=== PROBLEM TO WORK ON ===
Could you switch "Allegretto" to "Andante" in the entries below, starting at their first line and stopping after the line that contains "r8 f'4.-- e'4 |", and give those lines back otherwise unchanged? Leave the pictures out.

=== DATA PROVIDED ===
_ _ _
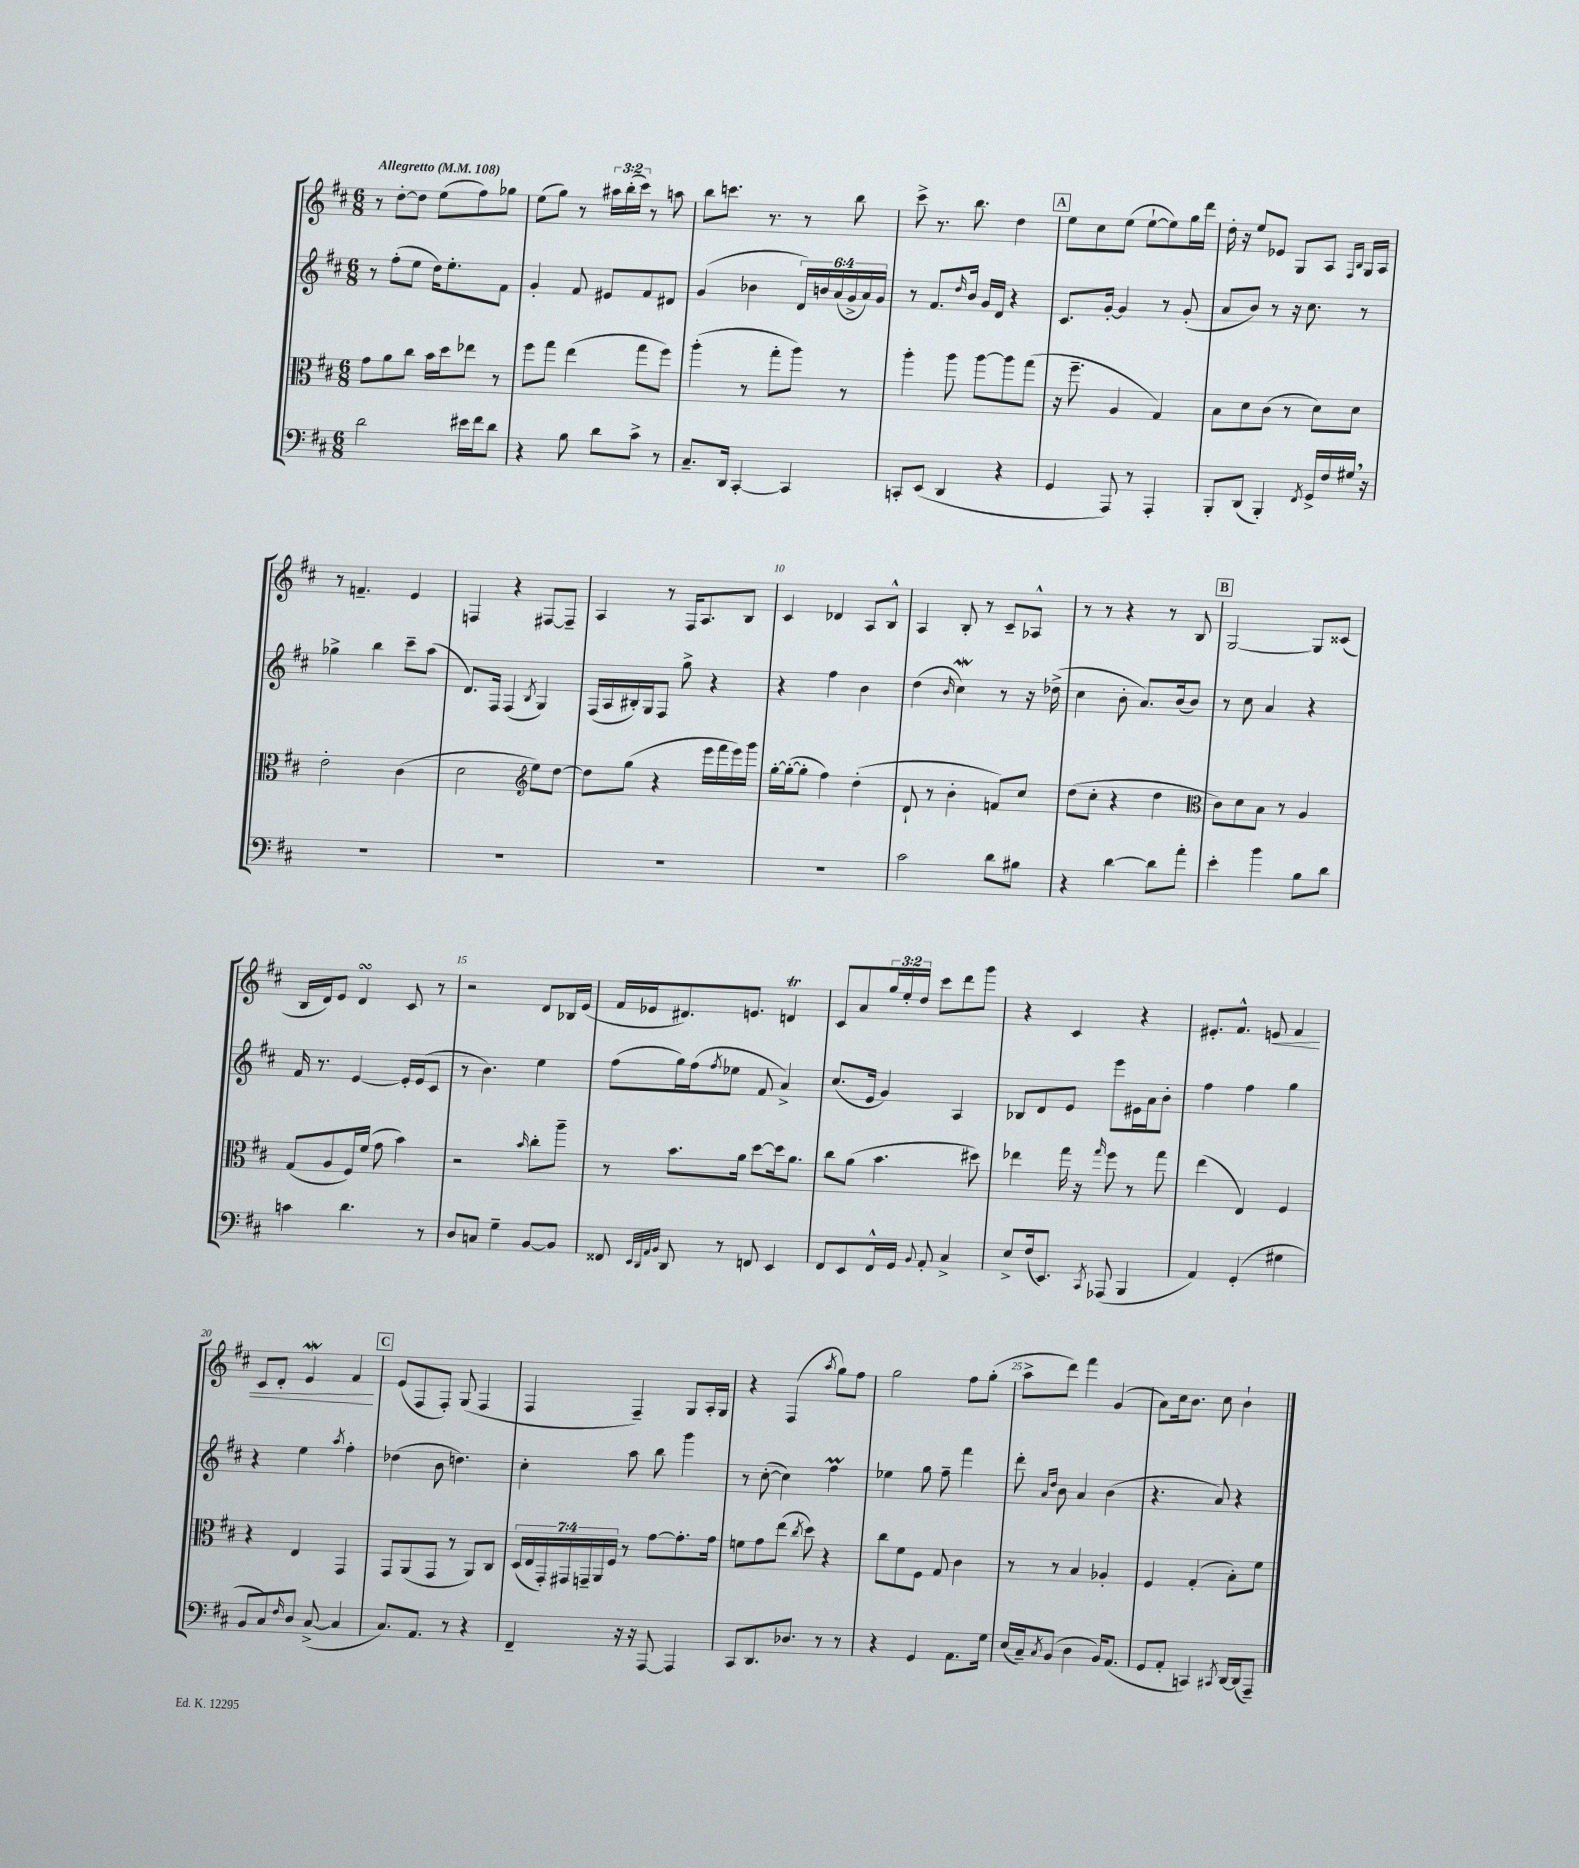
<<
\new StaffGroup <<
\new Staff = "s0" {
    \clef treble \key d \major \numericTimeSignature \time 6/8 \override Staff.TupletNumber.text = #tuplet-number::calc-fraction-text \tempo "Allegretto" 4 = 108
    r8 d''8~-. d''8 e''8( fis''8) ges''8 |
    e''8( g''8) r8 \tuplet 3/2 { ais''16 b''16-.( cis'''16) } r8 a''8 |
    b''8 c'''8. r8. r8 b''8 |
    cis'''8-> r8. b''8. d''4 |
    \mark \markup { \box "A" } e''8 cis''8 e''8( e''8~-! e''8) g''16 d'''16 |
    d''16-. r16 e''8 ees'8 g8 a8 \grace { fis16 b16 } g16 a16 |
    r8 f'4.-- e'4 |
    f4 r4 fis8~ fis8-- |
    a4 r8 fis16 a8. b8 |
    cis'4 des'4 a8 b8-^ |
    a4 b8-. r8 cis'8-- aes8-^ |
    r8 r8 r4 r8 b8 |
    \mark \markup { \box "B" } g2~ g8 cisis'8( |
    b16 d'16) e'8 d'4\turn cis'8 r8 |
    r2 d'8 bes16 e'16( |
    fis'16 ees'16 dis'8.) e'8. d'4\trill |
    cis'8 a'8 \tuplet 3/2 { g''16 e''16-. d''16 } cis'''8 d'''8 g'''8 |
    r4 cis'4 r4 |
    eis'8.-. fis'8.-^ e'8\< fis'4 |
    cis'8 d'8-. e'4\mordent fis'4\! |
    \mark \markup { \box "C" } e'8( fis8 fis8-.) g8( fis4 |
    fis4 fis4--) g8 a16-. g16 |
    r4 fis4( \acciaccatura { a''8 } g''8) fis''8 |
    g''2 fis''8 g''8-.( |
    a''8-> d'''8) fis'''4 g'4( |
    a'8) cis''16 b'8. cis''8 b'4-! \bar "|." |
}
\new Staff = "s1" {
    \clef treble \key d \major \numericTimeSignature \time 6/8 \override Staff.TupletNumber.text = #tuplet-number::calc-fraction-text
    r8 fis''8-.( e''8 d''16) e''8.-. fis'8 |
    g'4-. fis'8 eis'8 fis'8 dis'8 |
    g'4( bes'4 \tuplet 6/4 { d'16) b'16 a'16( g'16-> a'16) g'16 } |
    r8 fis'8. \grace { d''16 } b'16 g'16 d'16 r4 |
    \mark \markup { \box "A" } cis'8. g'16~-. g'4 r8 g'8-.( |
    a'8 b'8) r8 r16 cis''8. r8 |
    ges''4-> b''4 cis'''8-- a''8( |
    d'8.) fis16 fis4( \acciaccatura { b8 } g4) |
    fis16( a16 bis16-.) g16 fis8 g''8-> r4 |
    r4 fis''4 b'4 |
    d''4( \grace { b'16 } cis''4\mordent) r8 r16 des''16->( |
    cis''4 b'8-. a'8.) b'16( b'8) |
    \mark \markup { \box "B" } r8 cis''8 a'4 r4 |
    fis'16 r8. e'4~ e'16-. e'16( cis'8 |
    r8 b'4.) e''4 |
    fis''8( g''16) fis''16( \acciaccatura { fis''8 } ees''8 fis'8 a'4->) |
    cis''8.( e'16 g'4) a4 |
    bes8 d'8 e'8 e'''8 eis'16 a'16 b'8-. |
    fis''4 fis''4 g''4 |
    r4 e''4 \acciaccatura { a''8 } fis''4-. |
    \mark \markup { \box "C" } des''4( b'8 d''4.) |
    cis''4-. a''8 b''8 g'''4 |
    r8 cis''8~-.( cis''4) fis''4\prall |
    ees''4 g''8 fis''8-- fis'''4 |
    d'''8-. \grace { a'16 d''16 } b'8 a'4 b'4( |
    r4. a'8) r4 \bar "|." |
}
\new Staff = "s2" {
    \clef alto \key d \major \numericTimeSignature \time 6/8 \override Staff.TupletNumber.text = #tuplet-number::calc-fraction-text
    g'8 a'8 cis''8 b'16 d''16 ees''8 r8 |
    fis''8 g''8 e''4( g''8 fis''8) |
    a''4-.( r8 g''8-. a''8) r8 |
    a''4-. a''8 a''8~ a''8 g''8( |
    \mark \markup { \box "A" } r16 fis''8.-- a4 g4) |
    b8 d'8 cis'8( r8 d'8) d'8 |
    e'2-. cis'4( |
    d'2 \clef treble e''8) d''8~ |
    d''8 g''8( r4 e'''16 fis'''16 e'''16) g'''16 |
    g''16~-. g''16~-.( g''8-. fis''4) d''4-.( |
    d'8-! r8 b'4-. f'8) cis''8 |
    d''8( cis''8-. r4 d''4 |
    \mark \markup { \box "B" } \clef alto cis'8) d'8 b8 r8 a4 |
    g8( a8 fis16) fis'16( g'8 b'4) |
    r2 \grace { b'16 } cis''8-. a''8-- |
    r8 b'8. a'16 d''8~ d''16 a'8. |
    cis''8 a'8( b'4. dis''8) |
    ees''4 g''16 r16 \grace { g''16 } fis''8 r8 g''8 |
    e''4( e4) fis4 |
    r4 e4 g,4 |
    \mark \markup { \box "C" } g,8 a,8( g,8 r8 a,8) cis8 |
    \tuplet 7/4 { d16( e16 g,16-.) gis,16 g,16-- a,16 fis16 } r8 g'8~ g'8.-. g'16 |
    f'8 g'8 e''8( \acciaccatura { cis''8 } d''8) r4 |
    cis''8 fis'8 fis8 g8 cis'4 |
    r8 r8 b4 aes4-. |
    fis4 g4-.( b8-.) fis'8 \bar "|." |
}
\new Staff = "s3" {
    \clef bass \key d \major \numericTimeSignature \time 6/8
    d'2 eis'16 fis'16 d'8 |
    r4 b8 d'8 cis'8-> r8 |
    cis8.-- d,16 cis,4~-. cis,4 |
    c,8-. e,8( d,4 r4 |
    \mark \markup { \box "A" } g,4 a,,8) r8 a,,4-. |
    b,,8-. d,8( b,,4-.) \acciaccatura { fis,8 } g,16-> fis16 gis16 \breathe r16 |
    R2. |
    R2. |
    R2. |
    R2. |
    cis'2 d'8 bis8 |
    r4 d'4~ d'8 a'8-. |
    \mark \markup { \box "B" } e'4-. b'4 b8 d'8 |
    c'4 d'4. r8 |
    d8 c8 g4-- b,8~ b,8 |
    fisis,8 \grace { e,32 d,32 a,32 b,32 } d,8 r8 f,8 e,4 |
    fis,8 e,8 fis,16-^ g,16 \appoggiatura { b,8 } a,8-. cis4-> |
    e8-> fis16( e,8.) \acciaccatura { cis,8 } aes,,8( b,,4 |
    a,4) g,4-.( gis4 |
    b,8 cis8) \grace { fis16 } d8 cis8~->( cis4 |
    \mark \markup { \box "C" } cis8.) a,8. r8 r4 |
    fis,4-- r16 r16 a,,8~ a,,4 |
    cis,8 d,8. des8. r8 r8 |
    r4 g,4 a,8. g16 |
    e16( cis16--) \acciaccatura { cis8 } b,8( d4 b,16) a,8.( |
    g,8 a,8-. c,4) \acciaccatura { cis,8 } d,16~ d,16( a,,8--) \bar "|." |
}
>>
>>
\layout { \context { \Score \override BarNumber.break-visibility = ##(#f #t #t) barNumberVisibility = #(every-nth-bar-number-visible 5) } }
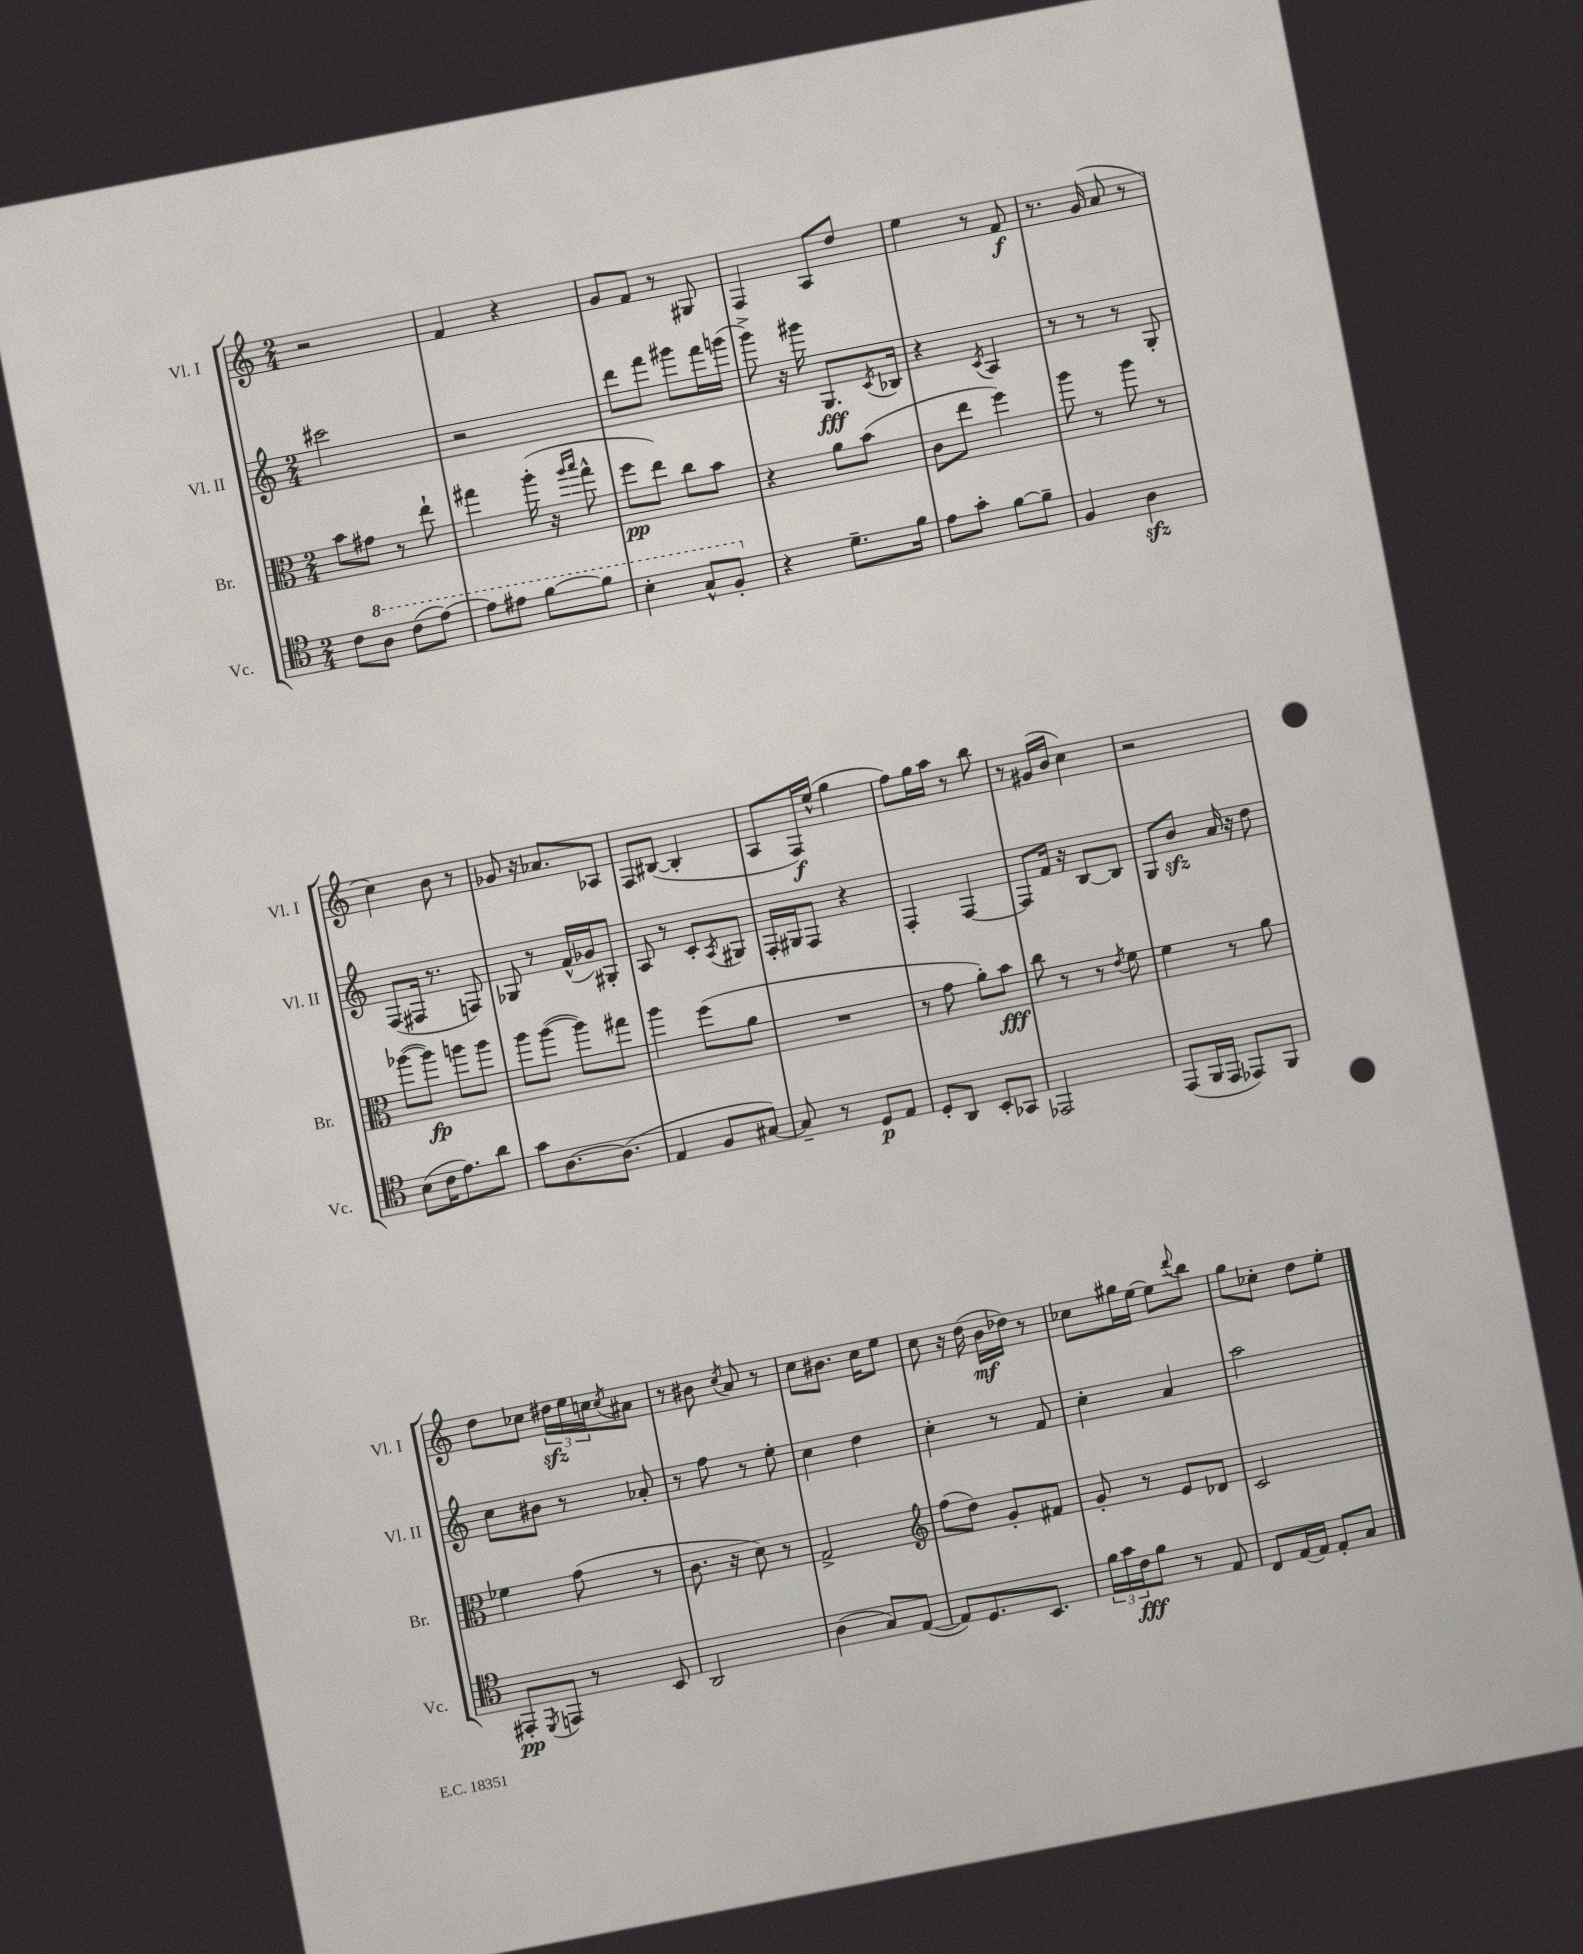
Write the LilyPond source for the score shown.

<<
\new StaffGroup <<
\new Staff = "s0" \with { instrumentName = "Vl. I" shortInstrumentName = "Vl. I" } {
    \clef treble \key c \major \numericTimeSignature \time 2/4
    r2 |
    f'4 r4 |
    g'8 f'8 r8 gis8 |
    f4 a8 d''8 |
    e''4 r8 f'8\f |
    r8. g'16( a'8 r8 |
    c''4) b'8 r8 |
    ges'8 r16 aes'8. aes8 |
    f8 bis8~( bis4-. |
    a8 f16\f) e''16-^( g''4 |
    f''8) g''16 a''16 r8 b''8 |
    r8 gis'16( b'16 c''4) |
    r2 |
    d''8 ces''8 \tuplet 3/2 { dis''16\sfz e''16 c''16 } \acciaccatura { c''8 } ais'8 |
    r8 bis'8 \acciaccatura { c''8 } a'8 r8 |
    c''8 bis'8. c''16 e''8 |
    c''8 r16 d''16( b'16\mf des''16) r8 |
    ces''8 gis''16 e''16~ e''8 \appoggiatura { d'''8 } b''8 |
    g''8 ces''8-. d''8 e''8-. \bar "|." |
}
\new Staff = "s1" \with { instrumentName = "Vl. II" shortInstrumentName = "Vl. II" } {
    \clef treble \key c \major \numericTimeSignature \time 2/4
    cis'''2 |
    r2 |
    d'''8 f'''8 gis'''8 f'''16 g'''16( |
    g'''8->) r16 gis'''16 g8.\fff \acciaccatura { c'8 } bes16 |
    r4 \acciaccatura { c'8 } a4 |
    r8 r8 r8 g8-. |
    f8( fis16 r8. f8) |
    ges8 r8 f'16-^( ges'16) gis8-. |
    a8 r8 c'8-. \acciaccatura { a8 } gis8 |
    f16-. gis16 f8 r4 |
    f4-. f4~ |
    f8 f'16 r16 b8~ b8 |
    g8 b'8\sfz a'16 r16 d''8 |
    c''8 bis'8 r8 aes'8-. |
    r8 f''8 r8 e''8-. |
    c''4 d''4 |
    c''4-. r8 f'8 |
    c''4-. a'4 |
    a''2 \bar "|." |
}
\new Staff = "s2" \with { instrumentName = "Br." shortInstrumentName = "Br." } {
    \clef alto \key c \major \numericTimeSignature \time 2/4
    b'8 gis'8 r8 e''8-! |
    gis''4 a''16-.( r16 \grace { a''16 b''16 } gis''8-^ |
    f''8\pp e''8) c''8 b'8 |
    r4 a'8 b'8( |
    c'8 e''8 f''4) |
    a''8 r8 a''8 r8 |
    aes''8~( aes''8\fp) a''8 a''8 |
    a''8 a''8~( a''8) gis''8 |
    a''4 f''8( a'8 |
    R2 |
    r8 g'8 a'8-.) b'8\fff |
    c''8 r8 r8 \acciaccatura { e'8 } f'8 |
    f'4 r8 a'8 |
    fes'4 g'8( r8 |
    c'8. r16 d'8) r8 |
    g2-> |
    \clef treble f''8( d''8) g'8-. fis'8 |
    g'8-. r8 e'8 des'8 |
    c'2 \bar "|." |
}
\new Staff = "s3" \with { instrumentName = "Vc." shortInstrumentName = "Vc." } {
    \clef tenor \key c \major \numericTimeSignature \time 2/4
    c'8 \ottava #1 a'8 c''8( e''8~) |
    e''8 eis''8 f''8~ f''8 |
    b'4-. g'8-^ f'8-. \ottava #0 |
    r4 d'8.-- f'16 |
    e'8 g'8-. f'8~ f'8-- |
    f4 a4\sfz |
    b8( c'16 e'8.) a'8 |
    g'8 a8.~ a8.( |
    e4 f8 gis8~) |
    gis8-- r8 d8\p e8 |
    d8-. a,8 b,8-. ges,8 |
    ees,2 |
    e,8( f,16 e,16 ees,8) f,8 |
    eis,8-.\pp \acciaccatura { d,8 } e,8 r8 b,8 |
    a,2 |
    a4( g8) e8~( |
    e8) d8. b,8. |
    \tuplet 3/2 { f'16 g'16 c'16\fff } f'8 r8 e8 |
    c8 e16~ e16 e8-. g8 \bar "|." |
}
>>
>>
\layout { \context { \Score \remove "Bar_number_engraver" } }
_ _ _
=== WORKED ANSWER ===
<<
\new StaffGroup <<
\new Staff = "s0" {
    \clef treble \key d \major \numericTimeSignature \time 6/8 \override Staff.TupletNumber.text = #tuplet-number::calc-fraction-text \tempo "Andante" 4 = 108
    r8 d''8~-. d''8 e''8( fis''8) ges''8 |
    e''8( g''8) r8 \tuplet 3/2 { ais''16 b''16-.( cis'''16) } r8 a''8 |
    b''8 c'''8. r8. r8 b''8 |
    cis'''8-> r8. b''8. d''4 |
    \mark \markup { \box "A" } e''8 cis''8 e''8( e''8~-! e''8) g''16 d'''16 |
    d''16-. r16 e''8 ees'8 g8 a8 \grace { fis16 b16 } g16 a16 |
    r8 f'4.-- e'4 |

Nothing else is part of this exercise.